Start of Data listing

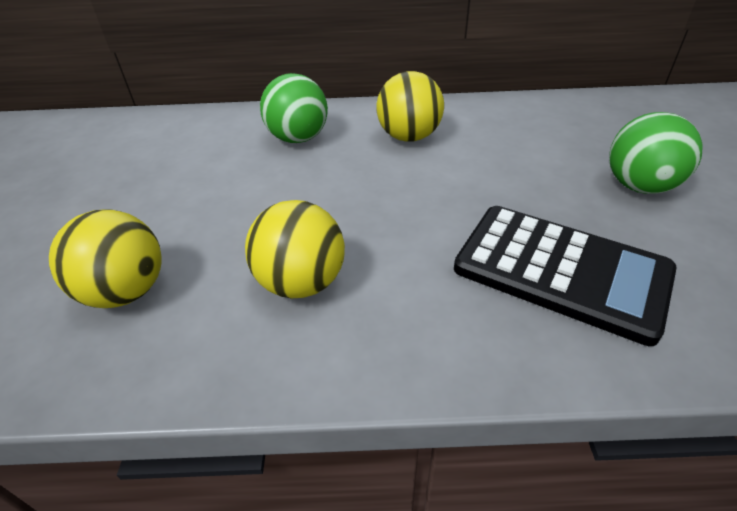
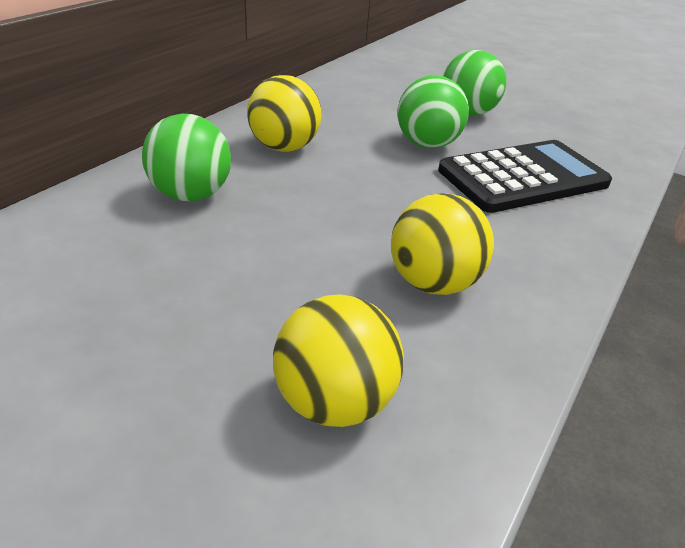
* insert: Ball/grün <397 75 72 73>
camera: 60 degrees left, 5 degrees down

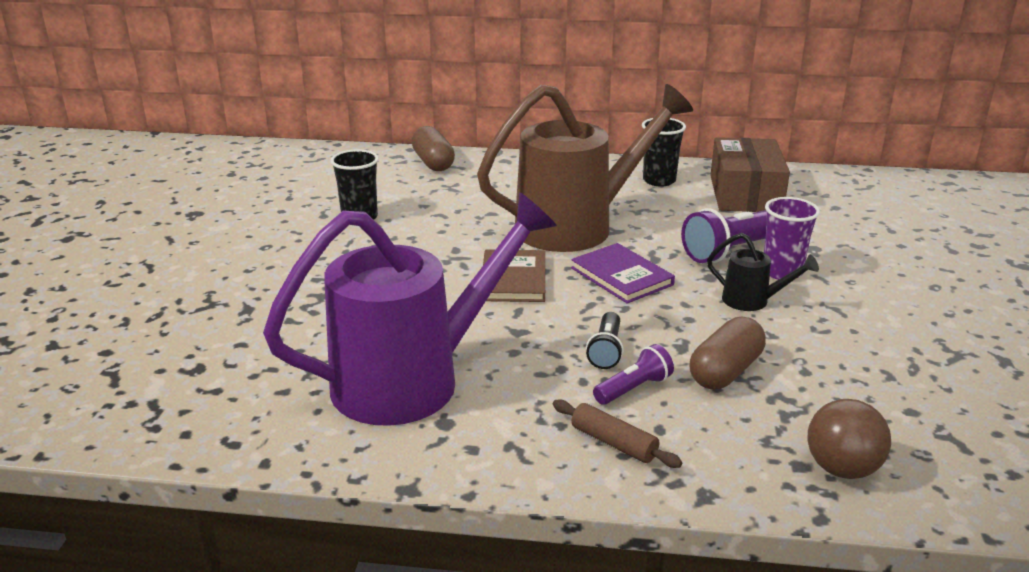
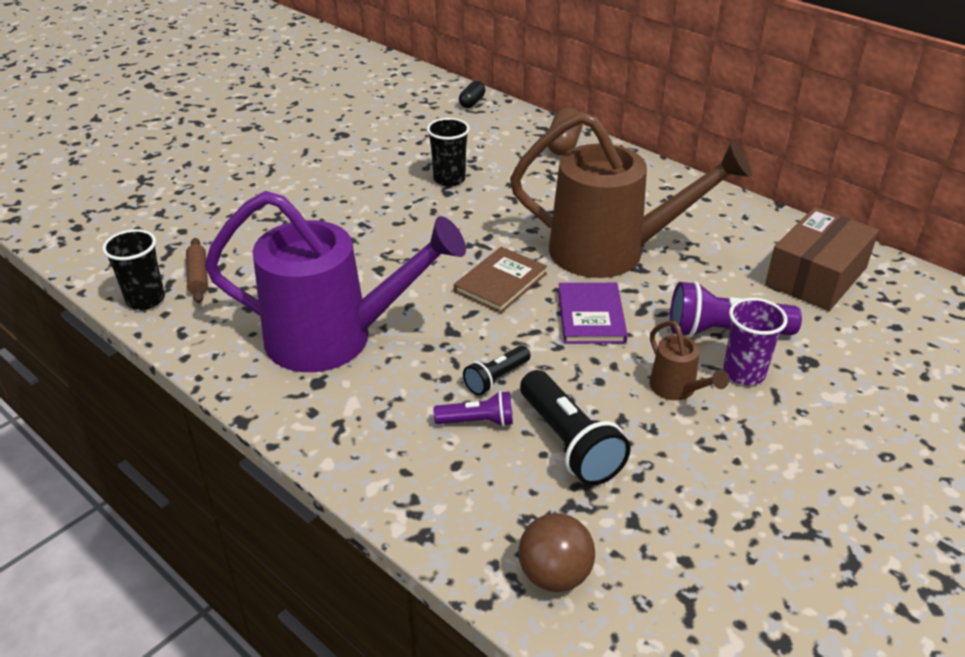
* move: Becher/schwarz <642 118 44 69> to <102 229 63 81>
* move: Nudelholz/braun <553 399 129 69> to <186 238 22 65>
* insert: Kapsel/schwarz <459 81 26 27>
* replace: Kapsel/braun <689 317 77 72> to Taschenlampe/schwarz <520 370 111 116>
* recolor: Gießkanne/schwarz <707 233 112 78> to Gießkanne/braun <649 321 80 79>
camera: 35 degrees right, 10 degrees up

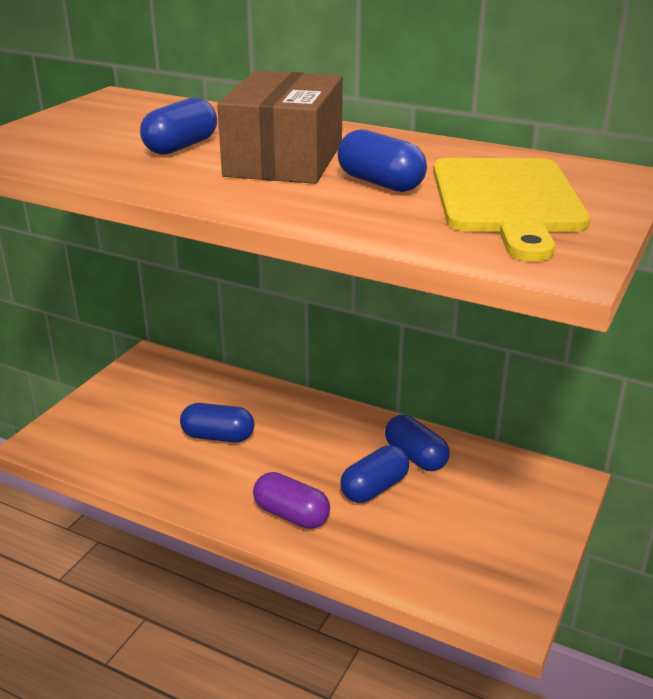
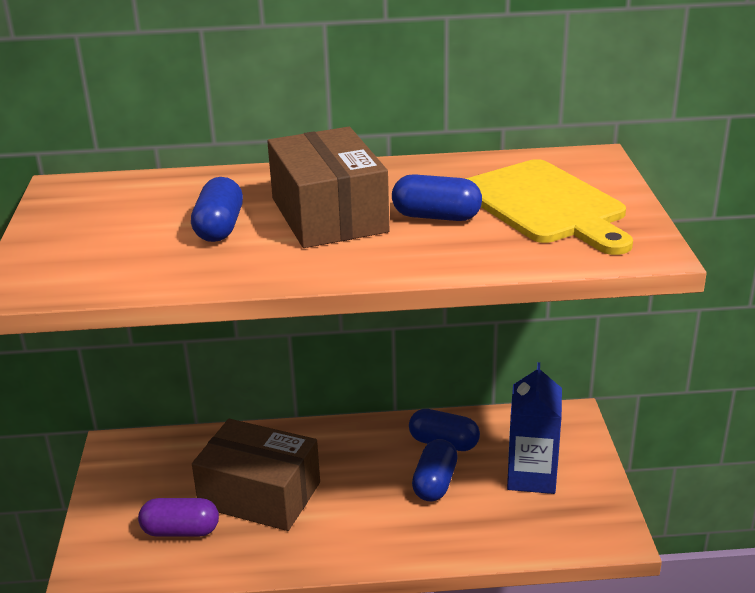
* move: Kapsel/lila <253 472 77 57> to <138 498 81 39>
* replace: Kapsel/blau <180 403 74 39> to Schachtel/braun <192 419 128 112>
* insert: Getränkekarton/blau <507 362 55 132>
camera: 30 degrees left, 0 degrees up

End of Data listing

- _What is needed_: In your copy, repeat each record exactly and include no pictures.

- _Solution for this problem_:
* insert: Ball/grün <397 75 72 73>
camera: 60 degrees left, 5 degrees down

* move: Becher/schwarz <642 118 44 69> to <102 229 63 81>
* move: Nudelholz/braun <553 399 129 69> to <186 238 22 65>
* insert: Kapsel/schwarz <459 81 26 27>
* replace: Kapsel/braun <689 317 77 72> to Taschenlampe/schwarz <520 370 111 116>
* recolor: Gießkanne/schwarz <707 233 112 78> to Gießkanne/braun <649 321 80 79>
camera: 35 degrees right, 10 degrees up

* move: Kapsel/lila <253 472 77 57> to <138 498 81 39>
* replace: Kapsel/blau <180 403 74 39> to Schachtel/braun <192 419 128 112>
* insert: Getränkekarton/blau <507 362 55 132>
camera: 30 degrees left, 0 degrees up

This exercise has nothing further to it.